(Dataset entries)
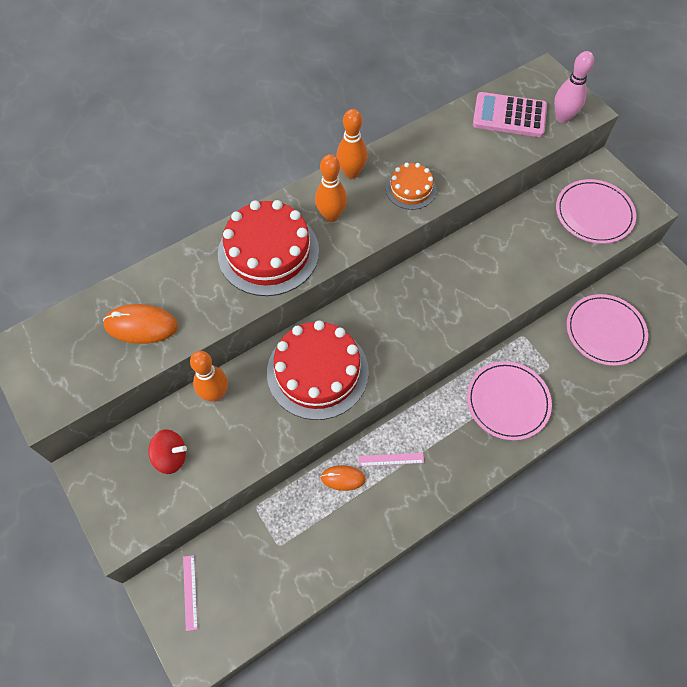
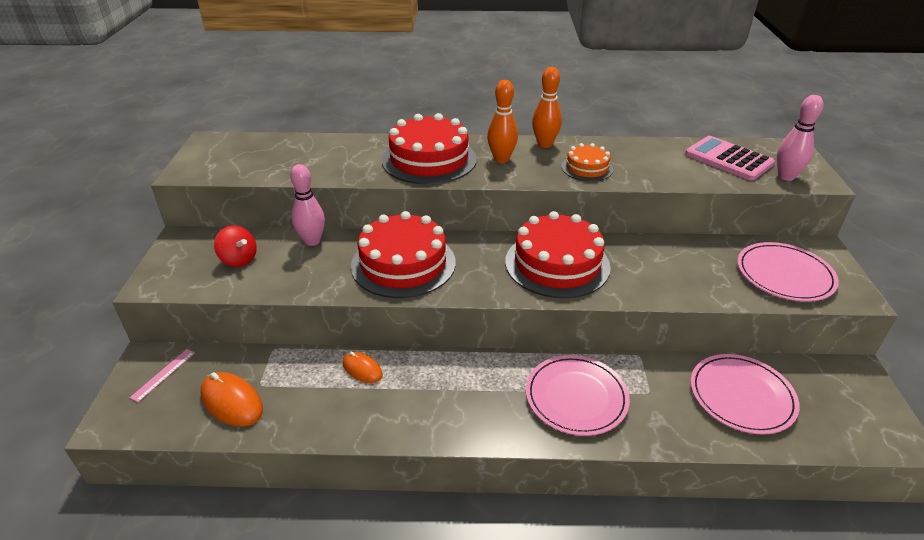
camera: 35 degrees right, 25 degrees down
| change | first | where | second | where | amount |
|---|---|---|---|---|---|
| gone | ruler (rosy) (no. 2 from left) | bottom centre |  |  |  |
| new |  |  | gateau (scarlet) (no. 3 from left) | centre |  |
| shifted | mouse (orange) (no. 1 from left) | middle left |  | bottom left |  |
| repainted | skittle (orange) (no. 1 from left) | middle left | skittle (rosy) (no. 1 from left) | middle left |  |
(End Dataset entries)
**Task:** Only lines holding the word "rosy" are wanted; copy each one from the listing.

**Exercise response:**
| gone | ruler (rosy) (no. 2 from left) | bottom centre |  |  |  |
| repainted | skittle (orange) (no. 1 from left) | middle left | skittle (rosy) (no. 1 from left) | middle left |  |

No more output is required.